## Coordinate output tasks
-- Opening Marker --

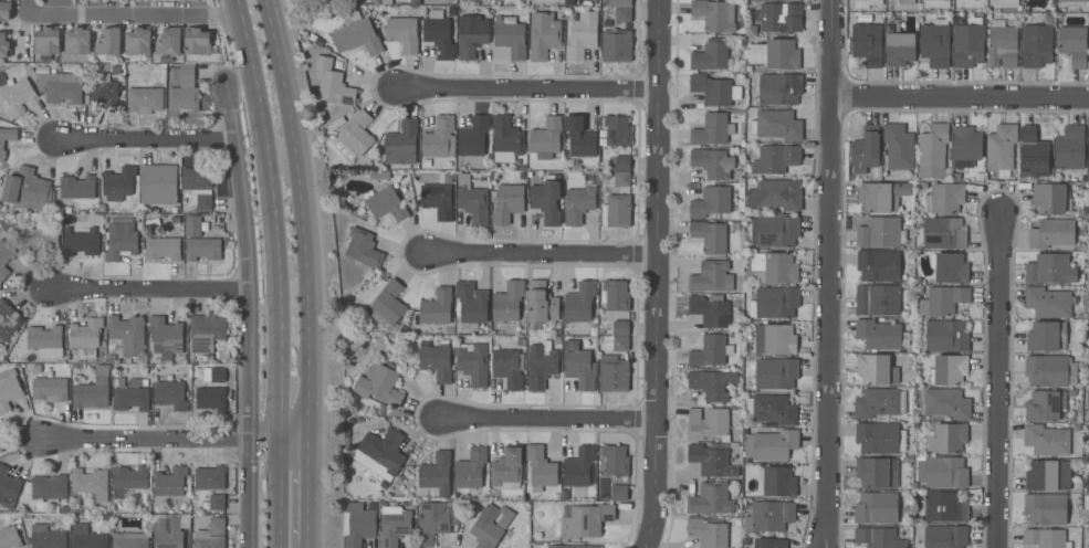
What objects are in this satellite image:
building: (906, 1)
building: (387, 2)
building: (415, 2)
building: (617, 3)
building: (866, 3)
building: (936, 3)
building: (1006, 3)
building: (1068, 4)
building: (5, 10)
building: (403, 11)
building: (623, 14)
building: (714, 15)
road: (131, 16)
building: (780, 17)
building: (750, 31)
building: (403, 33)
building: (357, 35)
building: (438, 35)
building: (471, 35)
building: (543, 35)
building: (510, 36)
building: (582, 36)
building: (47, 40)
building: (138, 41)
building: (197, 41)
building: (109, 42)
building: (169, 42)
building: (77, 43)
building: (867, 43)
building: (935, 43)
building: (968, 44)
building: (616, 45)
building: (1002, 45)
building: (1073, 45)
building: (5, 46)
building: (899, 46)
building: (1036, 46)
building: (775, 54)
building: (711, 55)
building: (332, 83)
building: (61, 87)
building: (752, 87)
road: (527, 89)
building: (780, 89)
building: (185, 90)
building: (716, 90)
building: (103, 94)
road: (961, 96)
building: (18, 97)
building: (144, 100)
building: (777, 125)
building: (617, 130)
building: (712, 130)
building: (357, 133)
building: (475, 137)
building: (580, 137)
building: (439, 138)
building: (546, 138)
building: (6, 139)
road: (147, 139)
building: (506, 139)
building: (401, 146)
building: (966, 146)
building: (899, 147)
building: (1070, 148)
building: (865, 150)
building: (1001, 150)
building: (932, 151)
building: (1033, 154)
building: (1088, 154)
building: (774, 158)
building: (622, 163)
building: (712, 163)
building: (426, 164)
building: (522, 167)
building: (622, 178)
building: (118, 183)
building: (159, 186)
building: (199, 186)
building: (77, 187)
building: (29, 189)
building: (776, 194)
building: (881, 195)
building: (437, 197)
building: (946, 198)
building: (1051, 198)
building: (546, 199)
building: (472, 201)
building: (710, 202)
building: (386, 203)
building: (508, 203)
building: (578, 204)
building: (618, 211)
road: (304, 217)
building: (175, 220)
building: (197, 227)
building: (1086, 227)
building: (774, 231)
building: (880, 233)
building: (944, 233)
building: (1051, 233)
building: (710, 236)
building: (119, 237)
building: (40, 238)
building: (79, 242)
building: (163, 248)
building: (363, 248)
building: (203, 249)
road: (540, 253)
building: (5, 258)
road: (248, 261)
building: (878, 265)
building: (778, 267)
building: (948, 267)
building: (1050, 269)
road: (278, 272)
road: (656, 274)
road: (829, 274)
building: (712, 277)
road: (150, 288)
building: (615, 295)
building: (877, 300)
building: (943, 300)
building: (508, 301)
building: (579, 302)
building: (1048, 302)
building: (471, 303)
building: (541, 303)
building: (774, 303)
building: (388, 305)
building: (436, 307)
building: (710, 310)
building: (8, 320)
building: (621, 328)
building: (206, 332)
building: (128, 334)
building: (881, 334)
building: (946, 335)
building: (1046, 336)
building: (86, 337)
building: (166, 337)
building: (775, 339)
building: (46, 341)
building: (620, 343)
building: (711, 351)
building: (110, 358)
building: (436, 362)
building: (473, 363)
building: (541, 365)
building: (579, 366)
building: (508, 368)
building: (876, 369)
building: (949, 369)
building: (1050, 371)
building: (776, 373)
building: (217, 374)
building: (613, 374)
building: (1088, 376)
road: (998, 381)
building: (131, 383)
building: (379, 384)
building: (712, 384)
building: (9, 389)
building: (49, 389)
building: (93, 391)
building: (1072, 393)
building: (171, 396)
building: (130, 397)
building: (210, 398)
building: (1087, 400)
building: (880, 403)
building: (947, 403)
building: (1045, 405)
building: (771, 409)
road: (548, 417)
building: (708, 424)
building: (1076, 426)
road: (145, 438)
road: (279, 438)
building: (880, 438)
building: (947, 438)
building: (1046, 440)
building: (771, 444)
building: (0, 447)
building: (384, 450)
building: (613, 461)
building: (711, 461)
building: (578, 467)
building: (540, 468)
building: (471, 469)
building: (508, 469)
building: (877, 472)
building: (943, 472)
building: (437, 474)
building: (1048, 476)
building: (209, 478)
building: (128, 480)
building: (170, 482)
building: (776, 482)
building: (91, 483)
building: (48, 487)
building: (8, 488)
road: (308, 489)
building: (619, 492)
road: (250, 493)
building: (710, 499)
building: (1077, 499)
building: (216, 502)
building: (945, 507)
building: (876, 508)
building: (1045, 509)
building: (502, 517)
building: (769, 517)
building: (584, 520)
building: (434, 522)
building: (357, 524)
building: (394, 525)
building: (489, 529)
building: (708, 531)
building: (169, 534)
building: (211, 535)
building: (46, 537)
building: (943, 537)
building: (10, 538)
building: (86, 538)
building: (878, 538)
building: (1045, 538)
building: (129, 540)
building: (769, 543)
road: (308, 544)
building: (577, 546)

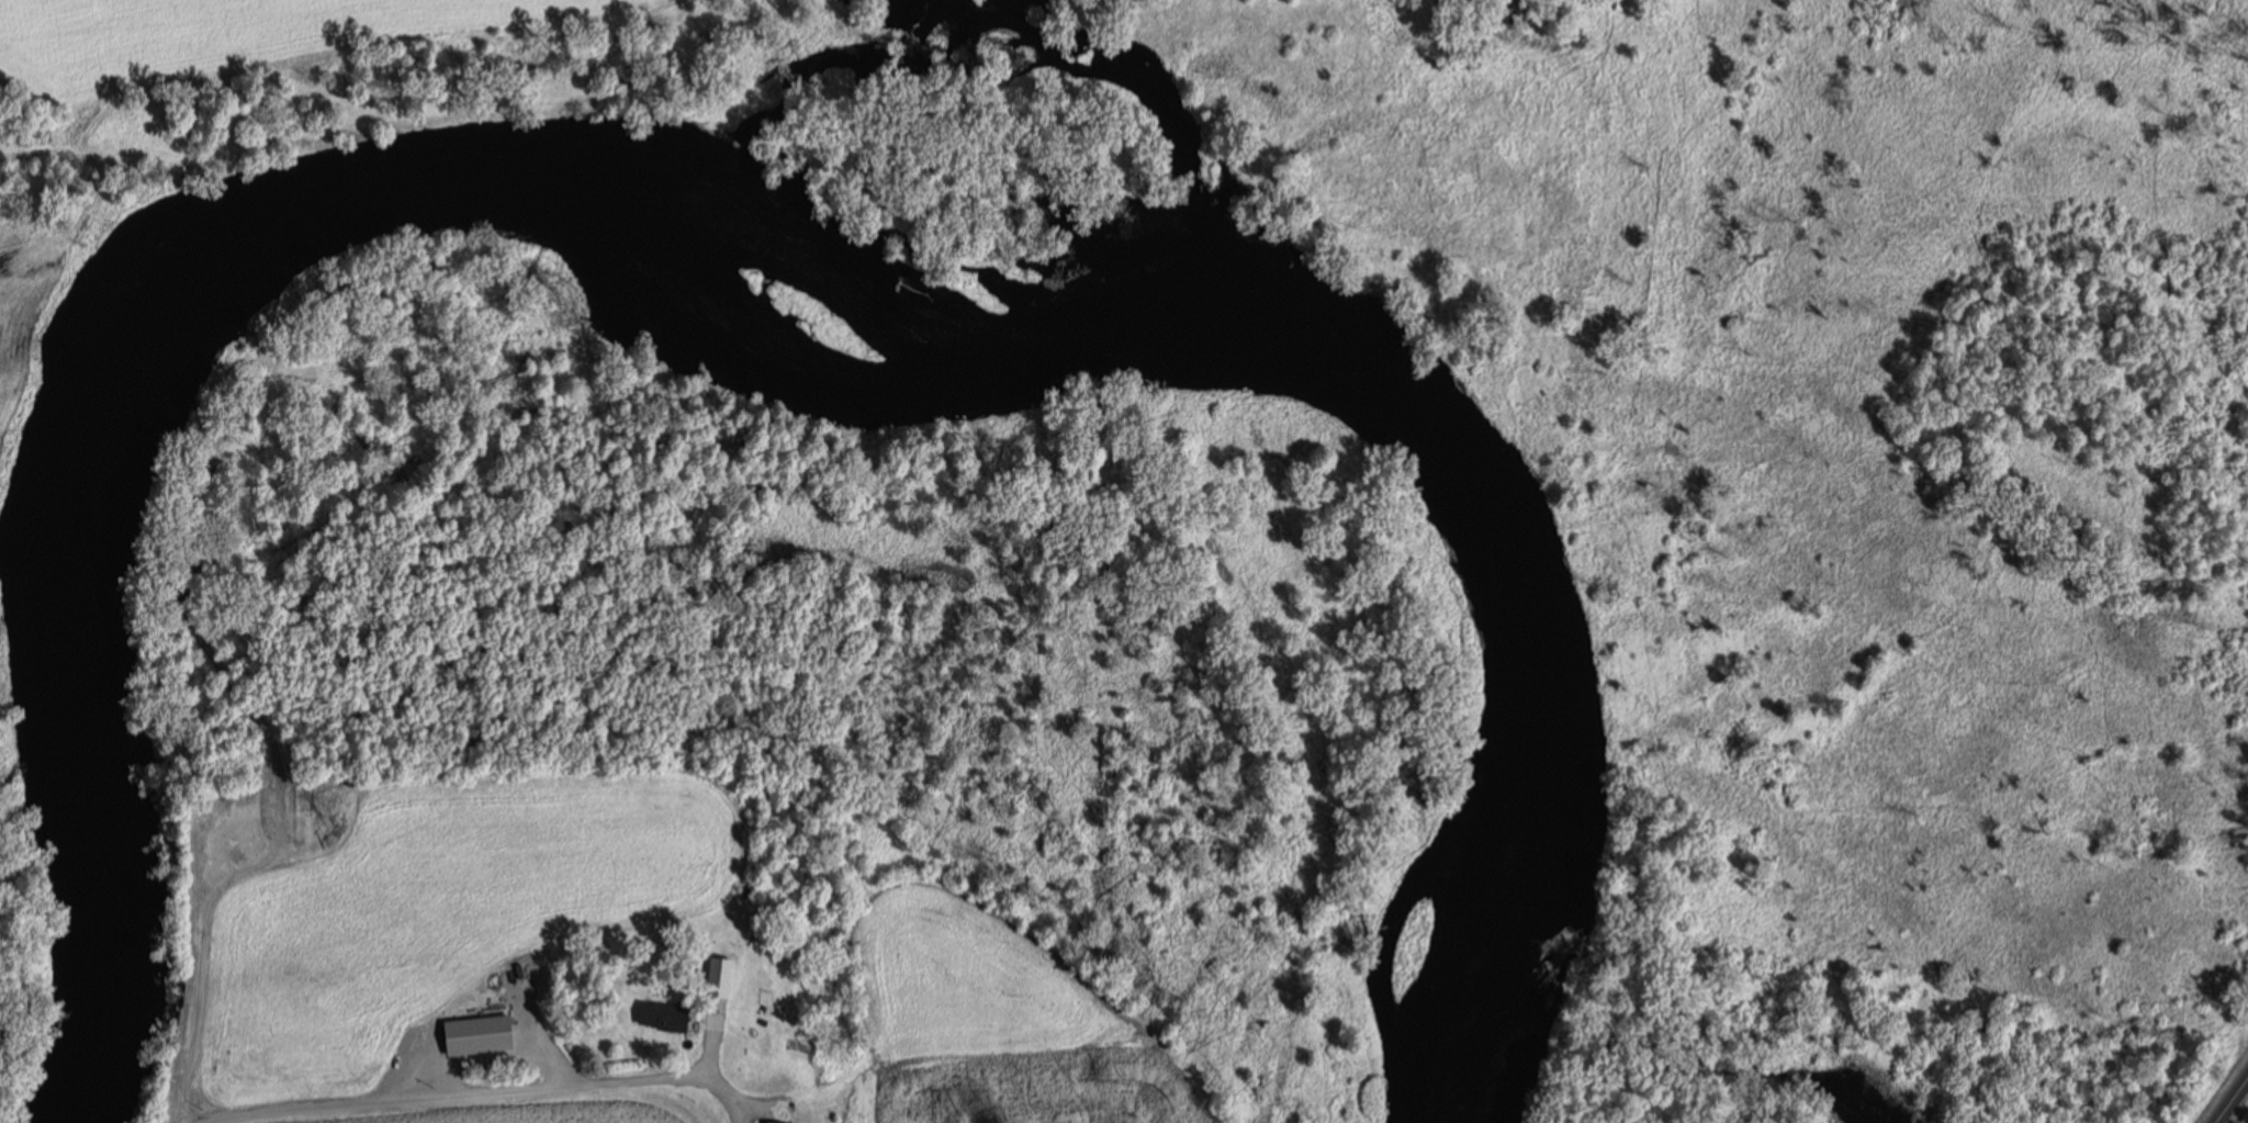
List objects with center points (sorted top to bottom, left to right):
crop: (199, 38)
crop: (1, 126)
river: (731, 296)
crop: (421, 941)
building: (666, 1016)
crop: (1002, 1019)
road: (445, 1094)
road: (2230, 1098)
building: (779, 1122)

-- Closing Marker --

## PROBLEM STATEMENT
Copy out the lines beginning at the one that contains "List objects with". Stop at the final line of the data, and include it.

## WRITTEN REPLY
List objects with center points (sorted top to bottom, left to right):
crop: (199, 38)
crop: (1, 126)
river: (731, 296)
crop: (421, 941)
building: (666, 1016)
crop: (1002, 1019)
road: (445, 1094)
road: (2230, 1098)
building: (779, 1122)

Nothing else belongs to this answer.